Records

::::::::::

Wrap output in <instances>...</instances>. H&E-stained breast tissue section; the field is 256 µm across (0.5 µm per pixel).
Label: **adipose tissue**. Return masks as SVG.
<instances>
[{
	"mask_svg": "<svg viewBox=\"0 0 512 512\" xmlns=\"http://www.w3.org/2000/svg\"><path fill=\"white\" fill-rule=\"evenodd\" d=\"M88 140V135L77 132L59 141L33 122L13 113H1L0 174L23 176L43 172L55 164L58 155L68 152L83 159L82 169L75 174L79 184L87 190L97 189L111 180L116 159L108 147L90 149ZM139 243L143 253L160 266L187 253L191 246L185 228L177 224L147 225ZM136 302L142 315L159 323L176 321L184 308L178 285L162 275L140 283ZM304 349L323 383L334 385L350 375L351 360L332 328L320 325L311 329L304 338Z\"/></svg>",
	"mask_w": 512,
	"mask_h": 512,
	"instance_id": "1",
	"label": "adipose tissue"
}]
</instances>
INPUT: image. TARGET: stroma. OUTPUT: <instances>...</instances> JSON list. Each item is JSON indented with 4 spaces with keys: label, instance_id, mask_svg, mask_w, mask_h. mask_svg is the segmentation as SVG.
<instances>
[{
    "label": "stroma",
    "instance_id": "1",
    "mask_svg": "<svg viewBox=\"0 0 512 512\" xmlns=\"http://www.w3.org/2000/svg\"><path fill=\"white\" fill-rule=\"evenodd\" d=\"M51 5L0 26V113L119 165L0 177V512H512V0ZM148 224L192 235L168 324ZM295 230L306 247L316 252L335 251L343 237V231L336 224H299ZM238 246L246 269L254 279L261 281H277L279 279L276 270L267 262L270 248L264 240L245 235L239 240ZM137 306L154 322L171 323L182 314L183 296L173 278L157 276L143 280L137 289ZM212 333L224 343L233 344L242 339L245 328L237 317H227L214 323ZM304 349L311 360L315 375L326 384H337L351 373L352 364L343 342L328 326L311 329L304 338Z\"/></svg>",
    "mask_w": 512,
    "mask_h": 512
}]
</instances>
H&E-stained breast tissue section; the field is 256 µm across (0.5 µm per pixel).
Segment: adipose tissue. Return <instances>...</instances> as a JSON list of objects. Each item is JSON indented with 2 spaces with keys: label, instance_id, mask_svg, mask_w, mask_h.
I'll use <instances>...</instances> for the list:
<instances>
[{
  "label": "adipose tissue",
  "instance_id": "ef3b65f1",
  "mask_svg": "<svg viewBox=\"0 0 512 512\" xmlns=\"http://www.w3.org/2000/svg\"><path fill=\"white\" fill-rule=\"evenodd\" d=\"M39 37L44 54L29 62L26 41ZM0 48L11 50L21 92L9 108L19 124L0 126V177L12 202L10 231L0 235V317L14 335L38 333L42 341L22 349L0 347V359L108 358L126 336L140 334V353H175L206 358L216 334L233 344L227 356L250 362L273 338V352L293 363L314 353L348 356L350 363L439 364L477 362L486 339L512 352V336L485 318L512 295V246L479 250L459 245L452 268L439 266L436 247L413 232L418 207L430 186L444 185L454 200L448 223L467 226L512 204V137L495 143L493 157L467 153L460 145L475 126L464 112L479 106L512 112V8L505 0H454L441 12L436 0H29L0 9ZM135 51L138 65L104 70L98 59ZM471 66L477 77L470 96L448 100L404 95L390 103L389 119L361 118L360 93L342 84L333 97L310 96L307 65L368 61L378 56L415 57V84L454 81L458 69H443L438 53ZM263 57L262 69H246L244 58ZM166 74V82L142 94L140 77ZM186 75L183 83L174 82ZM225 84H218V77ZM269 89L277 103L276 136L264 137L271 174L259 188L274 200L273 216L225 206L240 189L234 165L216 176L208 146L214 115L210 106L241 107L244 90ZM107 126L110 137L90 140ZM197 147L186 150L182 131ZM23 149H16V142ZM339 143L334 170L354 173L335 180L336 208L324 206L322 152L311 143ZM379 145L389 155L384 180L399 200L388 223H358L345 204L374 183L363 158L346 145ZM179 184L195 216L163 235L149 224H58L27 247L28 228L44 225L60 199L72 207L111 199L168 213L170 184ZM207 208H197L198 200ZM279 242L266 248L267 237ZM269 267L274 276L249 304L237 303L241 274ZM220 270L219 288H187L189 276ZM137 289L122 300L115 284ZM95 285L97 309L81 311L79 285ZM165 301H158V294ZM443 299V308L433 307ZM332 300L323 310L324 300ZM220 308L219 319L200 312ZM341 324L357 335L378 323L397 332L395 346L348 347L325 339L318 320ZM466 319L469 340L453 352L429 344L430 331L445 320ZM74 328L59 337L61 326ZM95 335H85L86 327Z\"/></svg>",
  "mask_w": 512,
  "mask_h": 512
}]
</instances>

::::::::::

WHAT NEEDS TO BE DONE
Repeat the data above exactly.

EXERCISE SOLUTION
Wrap output in <instances>...</instances>. H&E-stained breast tissue section; the field is 256 µm across (0.5 µm per pixel).
Label: **adipose tissue**. Return masks as SVG.
<instances>
[{
	"mask_svg": "<svg viewBox=\"0 0 512 512\" xmlns=\"http://www.w3.org/2000/svg\"><path fill=\"white\" fill-rule=\"evenodd\" d=\"M88 140V135L77 132L59 141L33 122L13 113H1L0 174L23 176L43 172L55 164L58 155L68 152L83 159L82 169L75 174L79 184L87 190L97 189L111 180L116 159L108 147L90 149ZM139 243L143 253L160 266L187 253L191 246L185 228L177 224L147 225ZM136 302L142 315L159 323L176 321L184 308L178 285L162 275L140 283ZM304 349L323 383L334 385L350 375L351 360L332 328L320 325L311 329L304 338Z\"/></svg>",
	"mask_w": 512,
	"mask_h": 512,
	"instance_id": "1",
	"label": "adipose tissue"
}]
</instances>
INPUT: image. TARGET: stroma. OUTPUT: <instances>...</instances> JSON list. Each item is JSON indented with 4 spaces with keys: label, instance_id, mask_svg, mask_w, mask_h. mask_svg is the segmentation as SVG.
<instances>
[{
    "label": "stroma",
    "instance_id": "1",
    "mask_svg": "<svg viewBox=\"0 0 512 512\" xmlns=\"http://www.w3.org/2000/svg\"><path fill=\"white\" fill-rule=\"evenodd\" d=\"M51 5L0 26V113L119 165L0 177V512H512V0ZM148 224L192 235L168 324ZM295 230L306 247L316 252L335 251L343 237V231L336 224H299ZM238 246L246 269L254 279L261 281H277L279 279L276 270L267 262L270 248L264 240L245 235L239 240ZM137 306L154 322L171 323L182 314L183 296L173 278L157 276L143 280L137 289ZM212 333L224 343L233 344L242 339L245 328L237 317H227L214 323ZM304 349L311 360L315 375L326 384H337L351 373L352 364L343 342L328 326L311 329L304 338Z\"/></svg>",
    "mask_w": 512,
    "mask_h": 512
}]
</instances>
H&E-stained breast tissue section; the field is 256 µm across (0.5 µm per pixel).
Segment: adipose tissue. Return <instances>...</instances> as a JSON list of objects. Each item is JSON indented with 2 spaces with keys: label, instance_id, mask_svg, mask_w, mask_h.
I'll use <instances>...</instances> for the list:
<instances>
[{
  "label": "adipose tissue",
  "instance_id": "ef3b65f1",
  "mask_svg": "<svg viewBox=\"0 0 512 512\" xmlns=\"http://www.w3.org/2000/svg\"><path fill=\"white\" fill-rule=\"evenodd\" d=\"M39 37L44 54L29 62L26 41ZM0 48L11 50L21 92L9 108L19 124L0 126V177L12 202L10 231L0 235V317L14 335L38 333L42 341L22 349L0 347V359L108 358L126 336L140 334V353H175L206 358L216 334L233 344L227 356L250 362L273 338V352L293 363L314 353L348 356L350 363L439 364L477 362L486 339L512 352V336L485 318L512 295V246L479 250L459 245L452 268L439 266L436 247L413 232L418 207L430 186L444 185L454 200L448 223L467 226L512 204V137L495 143L493 157L467 153L460 145L475 126L464 112L479 106L512 112V8L505 0H454L441 12L436 0H29L0 9ZM135 51L138 65L104 70L98 59ZM471 66L477 77L470 96L448 100L404 95L390 103L389 119L361 118L360 93L342 84L333 97L310 96L307 65L368 61L378 56L415 57V84L454 81L458 69H443L438 53ZM263 57L262 69H246L244 58ZM166 74V82L142 94L140 77ZM186 75L183 83L174 82ZM225 84H218V77ZM269 89L277 103L276 136L264 137L271 174L259 188L274 200L273 216L225 206L240 189L234 165L216 176L208 146L214 115L210 106L241 107L244 90ZM107 126L110 137L90 140ZM197 147L186 150L182 131ZM23 149H16V142ZM339 143L334 170L354 173L335 180L336 208L324 206L322 152L311 143ZM379 145L389 155L384 180L399 200L388 223H358L345 204L374 183L363 158L346 145ZM179 184L195 216L163 235L149 224H58L27 247L28 228L44 225L60 199L72 207L111 199L168 213L170 184ZM207 208H197L198 200ZM279 242L266 248L267 237ZM269 267L274 276L249 304L237 303L241 274ZM220 270L219 288H187L189 276ZM137 289L122 300L115 284ZM95 285L97 309L81 311L79 285ZM165 301H158V294ZM443 299V308L433 307ZM332 300L323 310L324 300ZM220 308L219 319L200 312ZM341 324L357 335L378 323L397 332L395 346L348 347L325 339L318 320ZM466 319L469 340L453 352L429 344L430 331L445 320ZM74 328L59 337L61 326ZM95 335H85L86 327Z\"/></svg>",
  "mask_w": 512,
  "mask_h": 512
}]
</instances>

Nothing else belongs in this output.